OBJECTIVE:
Quote the entries that run from the line containing "36† [581, 170]" through the line containing "35* [178, 970]", including both of those lines, and nothing else.

RECORDS TO USE:
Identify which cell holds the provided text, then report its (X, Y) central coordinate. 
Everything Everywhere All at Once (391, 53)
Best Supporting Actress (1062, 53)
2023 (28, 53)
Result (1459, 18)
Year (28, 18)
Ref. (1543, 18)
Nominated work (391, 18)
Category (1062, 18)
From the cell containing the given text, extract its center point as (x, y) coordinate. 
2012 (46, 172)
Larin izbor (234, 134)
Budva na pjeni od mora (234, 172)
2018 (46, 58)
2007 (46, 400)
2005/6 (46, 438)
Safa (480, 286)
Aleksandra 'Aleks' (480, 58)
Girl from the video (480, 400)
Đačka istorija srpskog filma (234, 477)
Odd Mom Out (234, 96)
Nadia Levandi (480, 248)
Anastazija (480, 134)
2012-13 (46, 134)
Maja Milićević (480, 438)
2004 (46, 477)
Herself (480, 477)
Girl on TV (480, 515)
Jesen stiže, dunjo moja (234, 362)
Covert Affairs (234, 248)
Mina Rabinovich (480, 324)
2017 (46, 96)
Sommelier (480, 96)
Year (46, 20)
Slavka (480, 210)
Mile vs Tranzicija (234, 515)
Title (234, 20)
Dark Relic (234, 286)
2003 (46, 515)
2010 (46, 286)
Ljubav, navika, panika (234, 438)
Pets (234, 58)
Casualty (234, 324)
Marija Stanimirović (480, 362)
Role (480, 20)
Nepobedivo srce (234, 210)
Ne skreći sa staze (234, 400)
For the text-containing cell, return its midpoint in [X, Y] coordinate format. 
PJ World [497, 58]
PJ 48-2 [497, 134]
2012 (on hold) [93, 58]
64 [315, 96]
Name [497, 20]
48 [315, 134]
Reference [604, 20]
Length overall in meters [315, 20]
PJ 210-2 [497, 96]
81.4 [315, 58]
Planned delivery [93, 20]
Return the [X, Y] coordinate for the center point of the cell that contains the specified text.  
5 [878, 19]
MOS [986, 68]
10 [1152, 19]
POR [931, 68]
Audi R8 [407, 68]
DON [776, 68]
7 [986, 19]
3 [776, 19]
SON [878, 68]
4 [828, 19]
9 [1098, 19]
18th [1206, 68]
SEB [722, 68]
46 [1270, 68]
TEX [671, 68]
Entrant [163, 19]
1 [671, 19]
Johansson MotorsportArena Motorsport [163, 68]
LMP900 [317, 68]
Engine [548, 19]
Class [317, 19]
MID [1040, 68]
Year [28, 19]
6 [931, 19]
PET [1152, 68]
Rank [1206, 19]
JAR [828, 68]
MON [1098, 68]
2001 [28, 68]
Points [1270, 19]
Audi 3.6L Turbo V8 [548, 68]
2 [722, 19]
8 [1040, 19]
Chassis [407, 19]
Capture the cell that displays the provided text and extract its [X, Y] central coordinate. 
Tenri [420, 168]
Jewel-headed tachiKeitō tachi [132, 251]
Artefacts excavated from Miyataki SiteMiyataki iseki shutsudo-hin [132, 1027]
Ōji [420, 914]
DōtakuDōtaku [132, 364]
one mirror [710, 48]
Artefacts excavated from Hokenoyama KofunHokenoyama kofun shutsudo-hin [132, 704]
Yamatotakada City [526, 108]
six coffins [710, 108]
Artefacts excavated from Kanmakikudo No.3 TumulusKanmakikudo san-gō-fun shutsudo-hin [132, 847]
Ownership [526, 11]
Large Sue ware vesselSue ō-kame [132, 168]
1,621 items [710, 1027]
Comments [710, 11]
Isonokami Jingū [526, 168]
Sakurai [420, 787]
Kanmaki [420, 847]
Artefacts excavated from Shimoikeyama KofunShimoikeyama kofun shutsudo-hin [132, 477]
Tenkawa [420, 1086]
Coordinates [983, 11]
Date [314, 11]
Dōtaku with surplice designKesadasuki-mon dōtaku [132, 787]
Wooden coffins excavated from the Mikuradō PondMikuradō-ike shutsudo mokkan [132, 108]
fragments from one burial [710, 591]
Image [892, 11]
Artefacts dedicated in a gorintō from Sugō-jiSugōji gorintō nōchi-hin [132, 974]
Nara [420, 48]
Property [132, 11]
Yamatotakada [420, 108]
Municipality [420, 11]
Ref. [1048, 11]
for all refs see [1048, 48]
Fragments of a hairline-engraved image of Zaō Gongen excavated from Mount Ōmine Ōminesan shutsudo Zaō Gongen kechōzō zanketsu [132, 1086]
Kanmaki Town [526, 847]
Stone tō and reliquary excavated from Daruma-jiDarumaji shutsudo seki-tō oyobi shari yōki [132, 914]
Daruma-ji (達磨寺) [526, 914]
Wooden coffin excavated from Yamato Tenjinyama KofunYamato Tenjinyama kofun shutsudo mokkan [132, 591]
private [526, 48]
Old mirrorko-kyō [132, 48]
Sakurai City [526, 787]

* * *

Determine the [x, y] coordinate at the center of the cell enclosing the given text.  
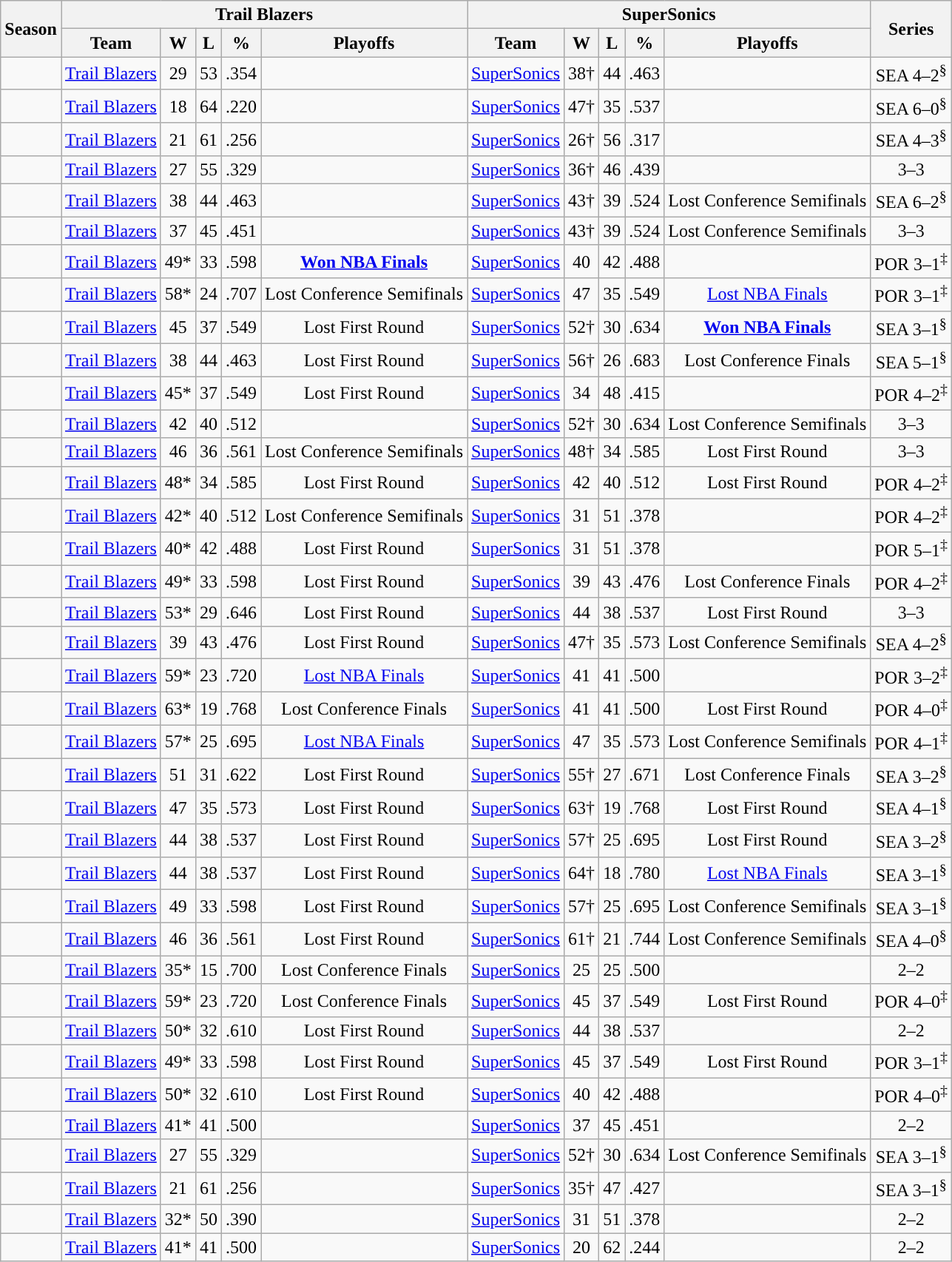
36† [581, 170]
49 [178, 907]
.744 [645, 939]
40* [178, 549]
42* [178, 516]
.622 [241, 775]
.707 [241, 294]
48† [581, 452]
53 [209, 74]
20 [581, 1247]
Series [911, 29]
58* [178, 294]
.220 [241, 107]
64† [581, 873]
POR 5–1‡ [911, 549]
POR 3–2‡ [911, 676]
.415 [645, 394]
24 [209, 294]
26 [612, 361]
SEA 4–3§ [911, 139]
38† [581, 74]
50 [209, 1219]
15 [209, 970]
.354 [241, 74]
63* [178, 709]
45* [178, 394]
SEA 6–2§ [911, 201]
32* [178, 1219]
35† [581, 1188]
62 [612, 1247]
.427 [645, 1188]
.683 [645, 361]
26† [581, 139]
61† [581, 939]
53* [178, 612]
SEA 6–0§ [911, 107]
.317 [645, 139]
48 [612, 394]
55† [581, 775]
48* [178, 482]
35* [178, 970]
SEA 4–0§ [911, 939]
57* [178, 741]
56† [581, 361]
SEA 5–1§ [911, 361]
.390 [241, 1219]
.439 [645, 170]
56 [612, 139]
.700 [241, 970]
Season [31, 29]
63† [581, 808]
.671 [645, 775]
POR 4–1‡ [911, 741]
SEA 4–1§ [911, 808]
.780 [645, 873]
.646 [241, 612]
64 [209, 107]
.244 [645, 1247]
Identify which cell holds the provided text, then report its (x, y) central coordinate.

THE COMPLETED TASK:
36† [581, 170]
49 [178, 907]
.744 [645, 939]
40* [178, 549]
42* [178, 516]
.622 [241, 775]
.707 [241, 294]
48† [581, 452]
53 [209, 74]
20 [581, 1247]
Series [911, 29]
58* [178, 294]
.220 [241, 107]
64† [581, 873]
POR 5–1‡ [911, 549]
POR 3–2‡ [911, 676]
.415 [645, 394]
24 [209, 294]
26 [612, 361]
SEA 4–3§ [911, 139]
38† [581, 74]
50 [209, 1219]
15 [209, 970]
.354 [241, 74]
63* [178, 709]
45* [178, 394]
SEA 6–2§ [911, 201]
32* [178, 1219]
35† [581, 1188]
62 [612, 1247]
.427 [645, 1188]
.683 [645, 361]
26† [581, 139]
61† [581, 939]
53* [178, 612]
SEA 6–0§ [911, 107]
.317 [645, 139]
48 [612, 394]
55† [581, 775]
48* [178, 482]
35* [178, 970]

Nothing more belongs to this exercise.